Directions for this task
Give back the full set of entries that follows, exactly as written.
========
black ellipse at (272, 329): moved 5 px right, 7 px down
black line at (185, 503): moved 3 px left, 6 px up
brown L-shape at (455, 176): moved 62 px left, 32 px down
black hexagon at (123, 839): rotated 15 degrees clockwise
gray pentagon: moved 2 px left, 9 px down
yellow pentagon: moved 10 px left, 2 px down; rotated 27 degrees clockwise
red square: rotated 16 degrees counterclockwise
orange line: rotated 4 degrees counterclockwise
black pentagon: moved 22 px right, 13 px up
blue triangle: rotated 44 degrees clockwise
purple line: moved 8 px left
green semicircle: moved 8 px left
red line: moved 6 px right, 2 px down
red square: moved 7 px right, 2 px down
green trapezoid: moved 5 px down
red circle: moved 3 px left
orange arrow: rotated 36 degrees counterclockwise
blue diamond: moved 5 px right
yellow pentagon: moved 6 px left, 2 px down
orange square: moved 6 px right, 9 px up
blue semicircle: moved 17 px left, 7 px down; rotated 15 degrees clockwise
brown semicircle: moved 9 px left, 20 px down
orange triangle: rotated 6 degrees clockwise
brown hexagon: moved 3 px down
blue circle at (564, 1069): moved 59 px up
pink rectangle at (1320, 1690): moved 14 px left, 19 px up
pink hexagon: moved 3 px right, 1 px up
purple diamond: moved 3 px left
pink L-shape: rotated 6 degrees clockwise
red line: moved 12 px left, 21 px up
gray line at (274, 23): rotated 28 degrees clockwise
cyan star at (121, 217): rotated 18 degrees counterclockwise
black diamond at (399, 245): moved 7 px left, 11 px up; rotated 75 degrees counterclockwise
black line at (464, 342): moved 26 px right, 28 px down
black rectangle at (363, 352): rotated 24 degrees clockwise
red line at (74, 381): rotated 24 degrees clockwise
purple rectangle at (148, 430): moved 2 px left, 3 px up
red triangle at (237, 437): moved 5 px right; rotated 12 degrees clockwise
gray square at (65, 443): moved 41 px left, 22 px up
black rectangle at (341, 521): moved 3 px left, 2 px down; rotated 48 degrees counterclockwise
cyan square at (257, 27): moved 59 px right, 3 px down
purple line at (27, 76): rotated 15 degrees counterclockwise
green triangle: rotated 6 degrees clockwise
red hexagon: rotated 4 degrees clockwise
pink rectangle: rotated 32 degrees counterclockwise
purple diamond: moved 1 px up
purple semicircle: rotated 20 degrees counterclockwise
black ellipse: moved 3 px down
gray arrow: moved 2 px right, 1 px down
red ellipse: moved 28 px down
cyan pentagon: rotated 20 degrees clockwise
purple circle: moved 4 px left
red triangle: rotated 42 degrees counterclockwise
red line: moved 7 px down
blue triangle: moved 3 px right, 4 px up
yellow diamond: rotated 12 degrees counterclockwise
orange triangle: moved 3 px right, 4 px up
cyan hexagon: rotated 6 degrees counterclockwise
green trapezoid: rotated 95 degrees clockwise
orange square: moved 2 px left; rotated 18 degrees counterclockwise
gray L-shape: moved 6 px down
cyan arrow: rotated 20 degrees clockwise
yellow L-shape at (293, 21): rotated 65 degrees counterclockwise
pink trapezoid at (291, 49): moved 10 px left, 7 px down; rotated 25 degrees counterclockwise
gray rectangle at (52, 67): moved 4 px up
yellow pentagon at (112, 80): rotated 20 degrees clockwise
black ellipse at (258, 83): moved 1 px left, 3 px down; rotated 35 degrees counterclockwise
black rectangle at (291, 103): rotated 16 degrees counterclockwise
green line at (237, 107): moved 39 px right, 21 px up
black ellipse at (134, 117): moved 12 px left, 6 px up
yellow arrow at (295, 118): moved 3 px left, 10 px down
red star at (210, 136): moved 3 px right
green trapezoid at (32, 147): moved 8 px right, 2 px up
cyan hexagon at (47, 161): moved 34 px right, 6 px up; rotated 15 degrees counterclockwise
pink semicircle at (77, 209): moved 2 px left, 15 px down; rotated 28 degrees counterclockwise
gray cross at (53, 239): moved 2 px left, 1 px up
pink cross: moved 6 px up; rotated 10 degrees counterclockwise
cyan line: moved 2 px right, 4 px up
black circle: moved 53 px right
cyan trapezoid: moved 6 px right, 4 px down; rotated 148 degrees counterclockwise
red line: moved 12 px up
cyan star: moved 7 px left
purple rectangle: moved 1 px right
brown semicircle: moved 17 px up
========
Solution
black ellipse at (272, 329): moved 5 px right, 7 px down
black line at (185, 503): moved 3 px left, 6 px up
brown L-shape at (455, 176): moved 62 px left, 32 px down
black hexagon at (123, 839): rotated 15 degrees clockwise
gray pentagon: moved 2 px left, 9 px down
yellow pentagon: moved 10 px left, 2 px down; rotated 27 degrees clockwise
red square: rotated 16 degrees counterclockwise
orange line: rotated 4 degrees counterclockwise
black pentagon: moved 22 px right, 13 px up
blue triangle: rotated 44 degrees clockwise
purple line: moved 8 px left
green semicircle: moved 8 px left
red line: moved 6 px right, 2 px down
red square: moved 7 px right, 2 px down
green trapezoid: moved 5 px down
red circle: moved 3 px left
orange arrow: rotated 36 degrees counterclockwise
blue diamond: moved 5 px right
yellow pentagon: moved 6 px left, 2 px down
orange square: moved 6 px right, 9 px up
blue semicircle: moved 17 px left, 7 px down; rotated 15 degrees clockwise
brown semicircle: moved 9 px left, 20 px down
orange triangle: rotated 6 degrees clockwise
brown hexagon: moved 3 px down
blue circle at (564, 1069): moved 59 px up
pink rectangle at (1320, 1690): moved 14 px left, 19 px up
pink hexagon: moved 3 px right, 1 px up
purple diamond: moved 3 px left
pink L-shape: rotated 6 degrees clockwise
red line: moved 12 px left, 21 px up
gray line at (274, 23): rotated 28 degrees clockwise
cyan star at (121, 217): rotated 18 degrees counterclockwise
black diamond at (399, 245): moved 7 px left, 11 px up; rotated 75 degrees counterclockwise
black line at (464, 342): moved 26 px right, 28 px down
black rectangle at (363, 352): rotated 24 degrees clockwise
red line at (74, 381): rotated 24 degrees clockwise
purple rectangle at (148, 430): moved 2 px left, 3 px up
red triangle at (237, 437): moved 5 px right; rotated 12 degrees clockwise
gray square at (65, 443): moved 41 px left, 22 px up
black rectangle at (341, 521): moved 3 px left, 2 px down; rotated 48 degrees counterclockwise
cyan square at (257, 27): moved 59 px right, 3 px down
purple line at (27, 76): rotated 15 degrees counterclockwise
green triangle: rotated 6 degrees clockwise
red hexagon: rotated 4 degrees clockwise
pink rectangle: rotated 32 degrees counterclockwise
purple diamond: moved 1 px up
purple semicircle: rotated 20 degrees counterclockwise
black ellipse: moved 3 px down
gray arrow: moved 2 px right, 1 px down
red ellipse: moved 28 px down
cyan pentagon: rotated 20 degrees clockwise
purple circle: moved 4 px left
red triangle: rotated 42 degrees counterclockwise
red line: moved 7 px down
blue triangle: moved 3 px right, 4 px up
yellow diamond: rotated 12 degrees counterclockwise
orange triangle: moved 3 px right, 4 px up
cyan hexagon: rotated 6 degrees counterclockwise
green trapezoid: rotated 95 degrees clockwise
orange square: moved 2 px left; rotated 18 degrees counterclockwise
gray L-shape: moved 6 px down
cyan arrow: rotated 20 degrees clockwise
yellow L-shape at (293, 21): rotated 65 degrees counterclockwise
pink trapezoid at (291, 49): moved 10 px left, 7 px down; rotated 25 degrees counterclockwise
gray rectangle at (52, 67): moved 4 px up
yellow pentagon at (112, 80): rotated 20 degrees clockwise
black ellipse at (258, 83): moved 1 px left, 3 px down; rotated 35 degrees counterclockwise
black rectangle at (291, 103): rotated 16 degrees counterclockwise
green line at (237, 107): moved 39 px right, 21 px up
black ellipse at (134, 117): moved 12 px left, 6 px up
yellow arrow at (295, 118): moved 3 px left, 10 px down
red star at (210, 136): moved 3 px right
green trapezoid at (32, 147): moved 8 px right, 2 px up
cyan hexagon at (47, 161): moved 34 px right, 6 px up; rotated 15 degrees counterclockwise
pink semicircle at (77, 209): moved 2 px left, 15 px down; rotated 28 degrees counterclockwise
gray cross at (53, 239): moved 2 px left, 1 px up
pink cross: moved 6 px up; rotated 10 degrees counterclockwise
cyan line: moved 2 px right, 4 px up
black circle: moved 53 px right
cyan trapezoid: moved 6 px right, 4 px down; rotated 148 degrees counterclockwise
red line: moved 12 px up
cyan star: moved 7 px left
purple rectangle: moved 1 px right
brown semicircle: moved 17 px up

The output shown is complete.